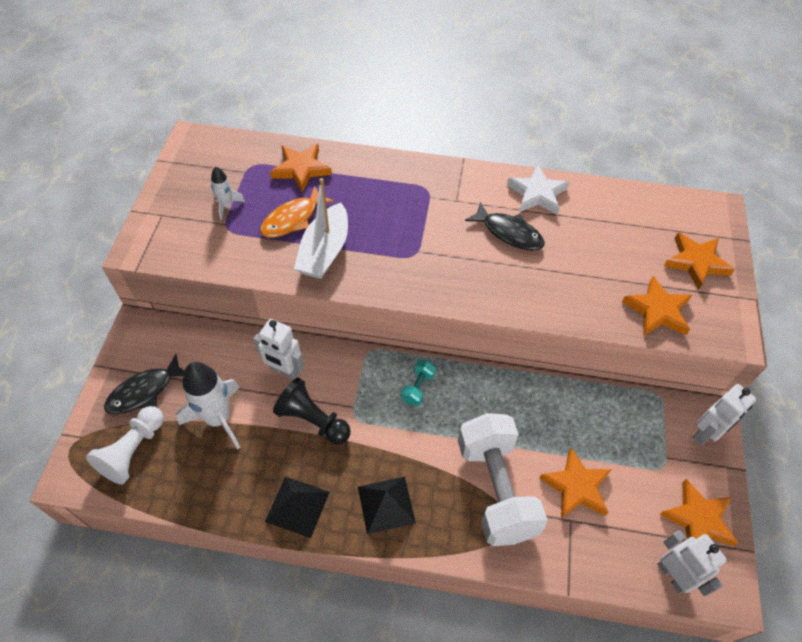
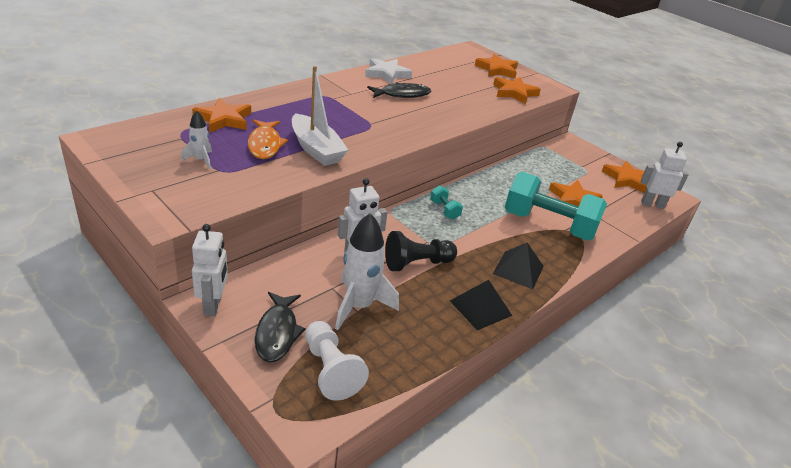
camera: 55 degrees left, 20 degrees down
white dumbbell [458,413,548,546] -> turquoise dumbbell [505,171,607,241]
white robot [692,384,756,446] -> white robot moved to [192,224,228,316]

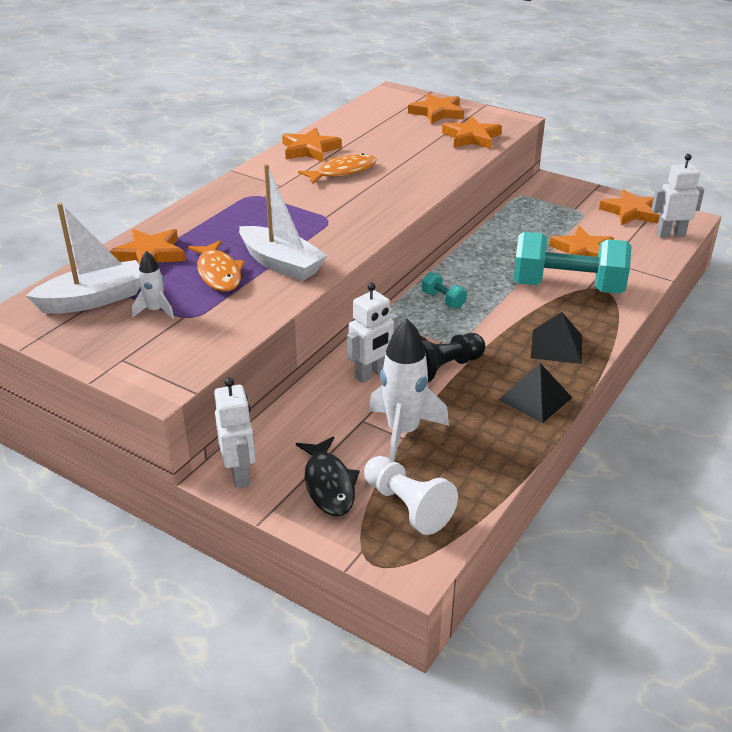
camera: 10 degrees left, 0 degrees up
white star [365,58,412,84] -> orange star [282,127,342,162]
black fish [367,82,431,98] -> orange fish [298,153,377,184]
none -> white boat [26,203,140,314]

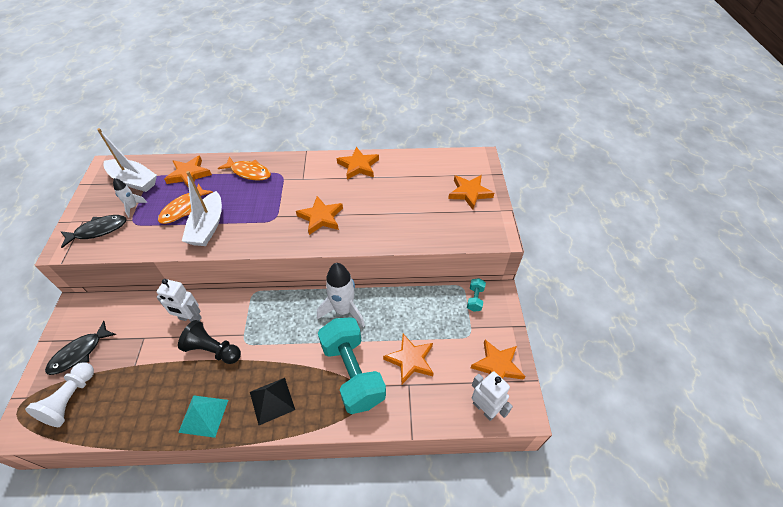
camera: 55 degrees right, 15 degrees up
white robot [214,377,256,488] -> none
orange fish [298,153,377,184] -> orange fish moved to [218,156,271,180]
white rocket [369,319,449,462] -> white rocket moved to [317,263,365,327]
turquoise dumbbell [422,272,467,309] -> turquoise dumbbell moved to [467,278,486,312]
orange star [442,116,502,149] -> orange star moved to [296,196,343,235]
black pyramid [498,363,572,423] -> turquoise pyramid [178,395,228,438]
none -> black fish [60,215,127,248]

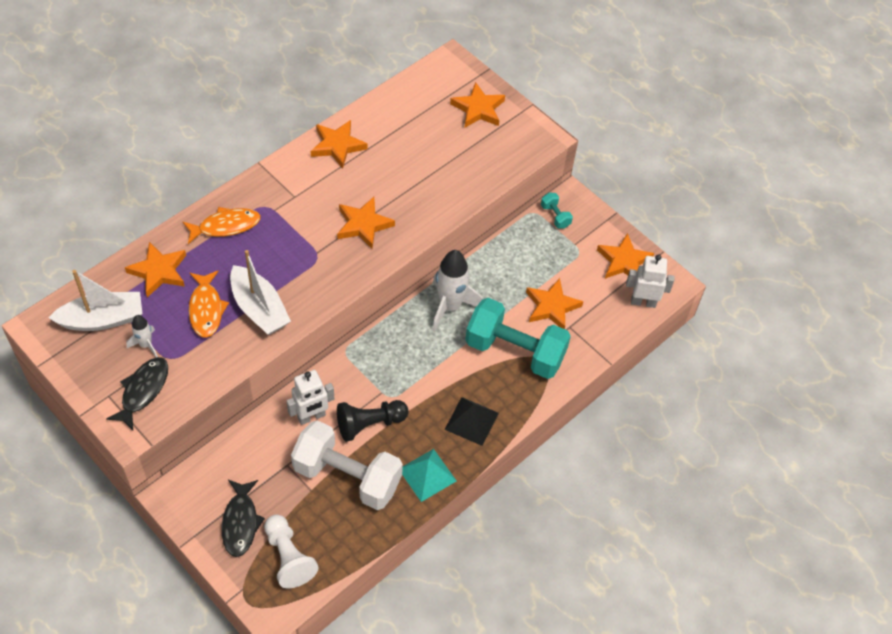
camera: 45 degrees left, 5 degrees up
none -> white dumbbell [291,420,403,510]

★ ★ ★ ★

*PROMPT*.
Each line above should be written out again exactly, and no picture should appear in the copy.

*ANSWER TO THE EXERCISE*.
camera: 55 degrees left, 20 degrees down
white dumbbell [458,413,548,546] -> turquoise dumbbell [505,171,607,241]
white robot [692,384,756,446] -> white robot moved to [192,224,228,316]

camera: 10 degrees left, 0 degrees up
white star [365,58,412,84] -> orange star [282,127,342,162]
black fish [367,82,431,98] -> orange fish [298,153,377,184]
none -> white boat [26,203,140,314]

camera: 55 degrees right, 15 degrees up
white robot [214,377,256,488] -> none
orange fish [298,153,377,184] -> orange fish moved to [218,156,271,180]
white rocket [369,319,449,462] -> white rocket moved to [317,263,365,327]
turquoise dumbbell [422,272,467,309] -> turquoise dumbbell moved to [467,278,486,312]
orange star [442,116,502,149] -> orange star moved to [296,196,343,235]
black pyramid [498,363,572,423] -> turquoise pyramid [178,395,228,438]
none -> black fish [60,215,127,248]

camera: 45 degrees left, 5 degrees up
none -> white dumbbell [291,420,403,510]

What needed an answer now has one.